**Input data**
--------------------------------

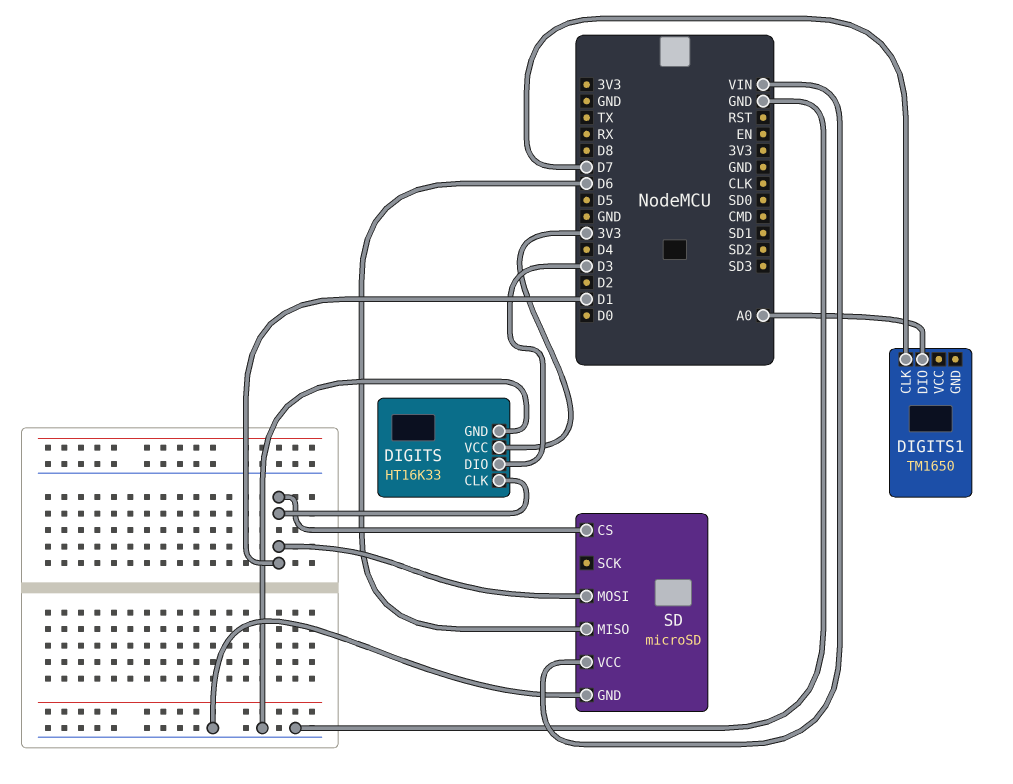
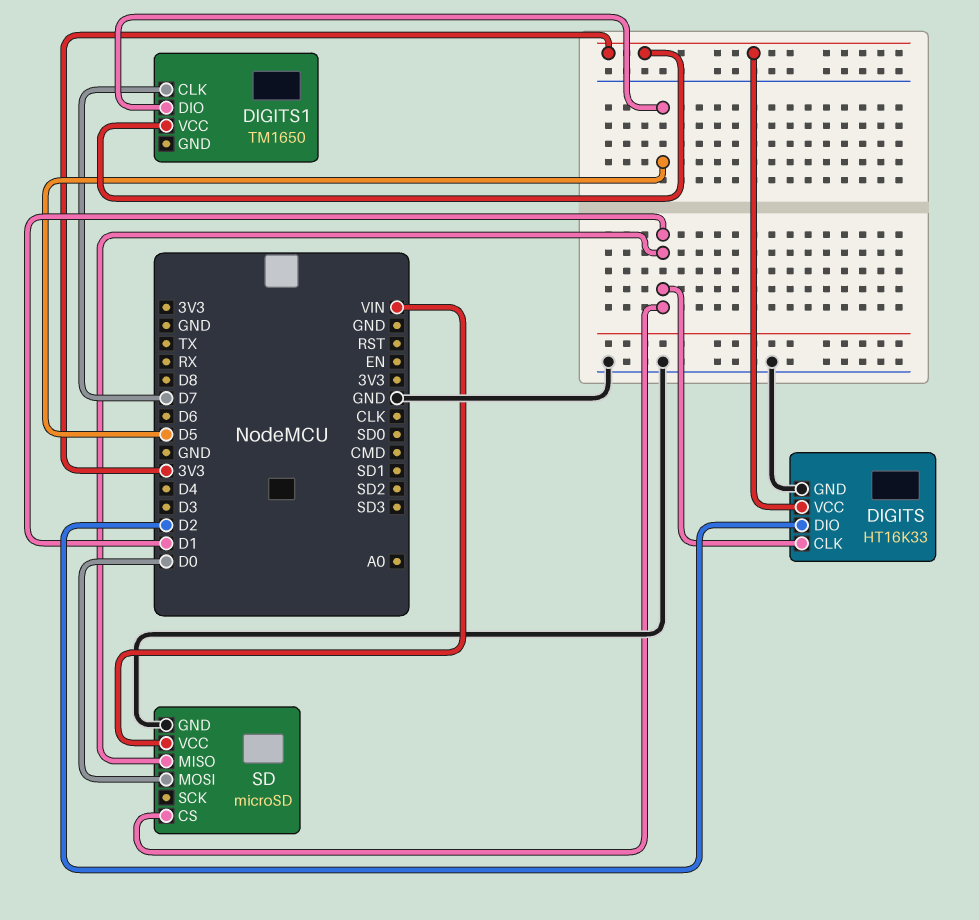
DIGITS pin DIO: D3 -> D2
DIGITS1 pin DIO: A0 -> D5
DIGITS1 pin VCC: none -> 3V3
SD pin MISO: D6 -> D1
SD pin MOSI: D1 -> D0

--------------------------------

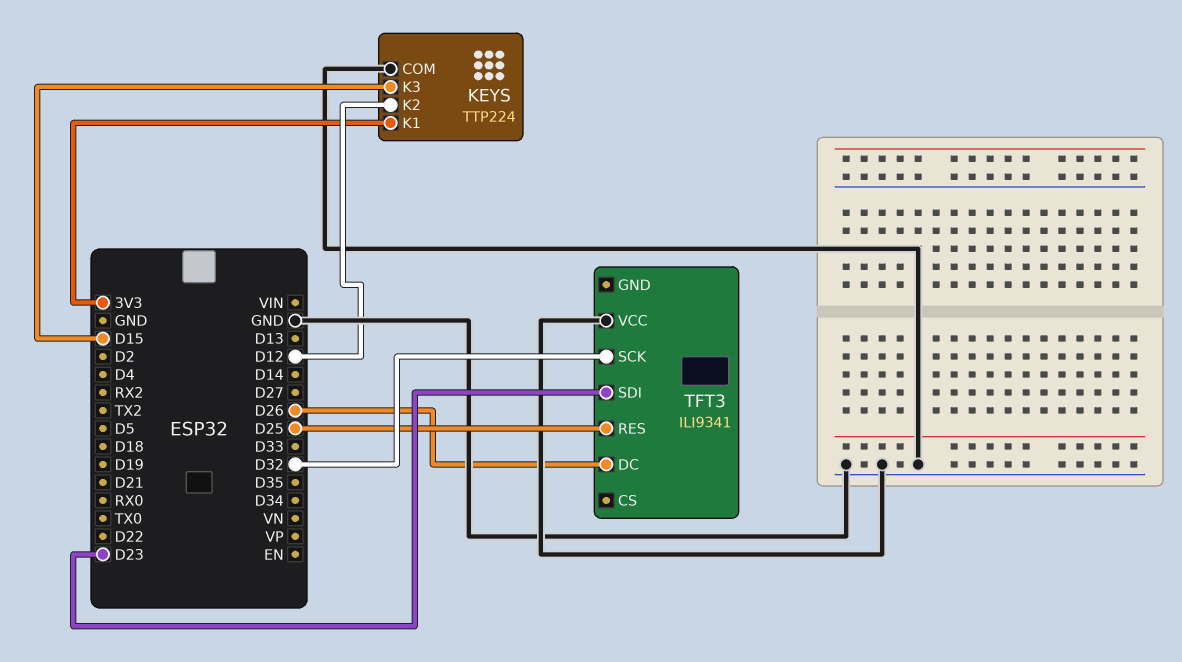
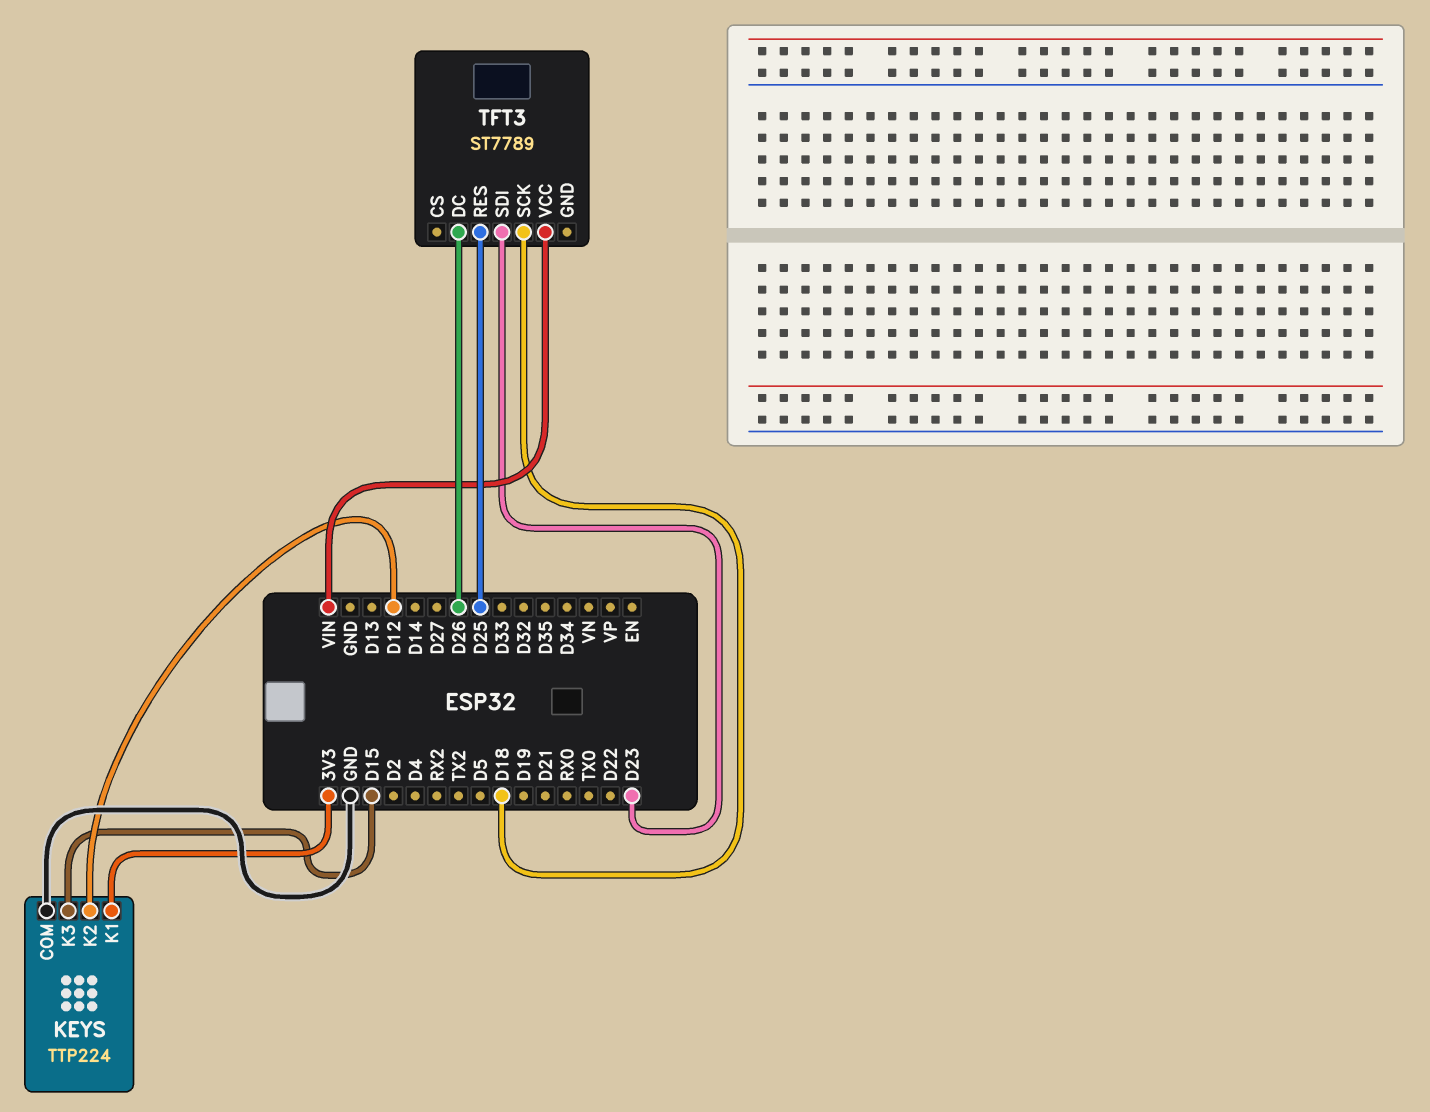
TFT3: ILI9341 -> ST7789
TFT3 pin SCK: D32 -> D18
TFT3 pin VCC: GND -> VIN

--------------------------------

Could you restate word for word the lines above, from the one that contains "DIGITS1 pin VCC: none -> 3V3" through the one that contains "SD pin MOSI: D1 -> D0", and no others?

DIGITS1 pin VCC: none -> 3V3
SD pin MISO: D6 -> D1
SD pin MOSI: D1 -> D0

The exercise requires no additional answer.